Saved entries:

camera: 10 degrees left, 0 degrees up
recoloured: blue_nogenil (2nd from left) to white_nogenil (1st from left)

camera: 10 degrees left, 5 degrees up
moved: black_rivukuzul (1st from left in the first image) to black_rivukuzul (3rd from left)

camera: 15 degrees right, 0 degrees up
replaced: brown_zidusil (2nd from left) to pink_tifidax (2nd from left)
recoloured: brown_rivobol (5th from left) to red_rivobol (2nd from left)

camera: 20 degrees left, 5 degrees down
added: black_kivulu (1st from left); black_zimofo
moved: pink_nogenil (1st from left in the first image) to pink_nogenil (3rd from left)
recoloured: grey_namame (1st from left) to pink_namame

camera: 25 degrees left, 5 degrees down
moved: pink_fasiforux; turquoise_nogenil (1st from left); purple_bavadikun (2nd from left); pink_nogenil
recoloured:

- Assignment: Send back each record exactly, and include them all.

- Answer:
camera: 10 degrees left, 0 degrees up
recoloured: blue_nogenil (2nd from left) to white_nogenil (1st from left)

camera: 10 degrees left, 5 degrees up
moved: black_rivukuzul (1st from left in the first image) to black_rivukuzul (3rd from left)

camera: 15 degrees right, 0 degrees up
replaced: brown_zidusil (2nd from left) to pink_tifidax (2nd from left)
recoloured: brown_rivobol (5th from left) to red_rivobol (2nd from left)

camera: 20 degrees left, 5 degrees down
added: black_kivulu (1st from left); black_zimofo
moved: pink_nogenil (1st from left in the first image) to pink_nogenil (3rd from left)
recoloured: grey_namame (1st from left) to pink_namame

camera: 25 degrees left, 5 degrees down
moved: pink_fasiforux; turquoise_nogenil (1st from left); purple_bavadikun (2nd from left); pink_nogenil
recoloured:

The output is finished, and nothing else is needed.